ABOUT THIS EXERCISE:
Of all the lines below, return only those starting with the line holding "camera: 25 degrees left, 5 degrees down" and going on through the line holding "(727, 300) = (876, 220): blue", exactly as written.

RECORD SET:
────────────────

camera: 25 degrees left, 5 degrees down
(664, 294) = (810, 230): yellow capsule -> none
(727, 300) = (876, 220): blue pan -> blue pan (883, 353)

────────────────

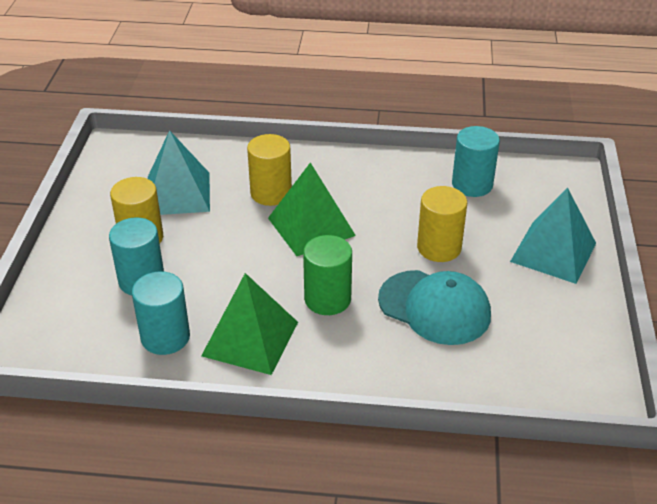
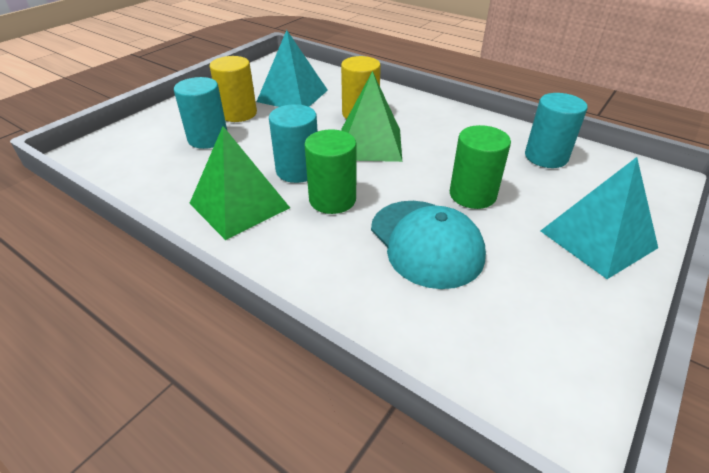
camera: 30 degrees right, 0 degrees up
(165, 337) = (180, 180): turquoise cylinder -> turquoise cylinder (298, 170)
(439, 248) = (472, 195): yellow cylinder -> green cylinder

────────────────

TASK OUTPUT:
camera: 25 degrees left, 5 degrees down
(664, 294) = (810, 230): yellow capsule -> none
(727, 300) = (876, 220): blue pan -> blue pan (883, 353)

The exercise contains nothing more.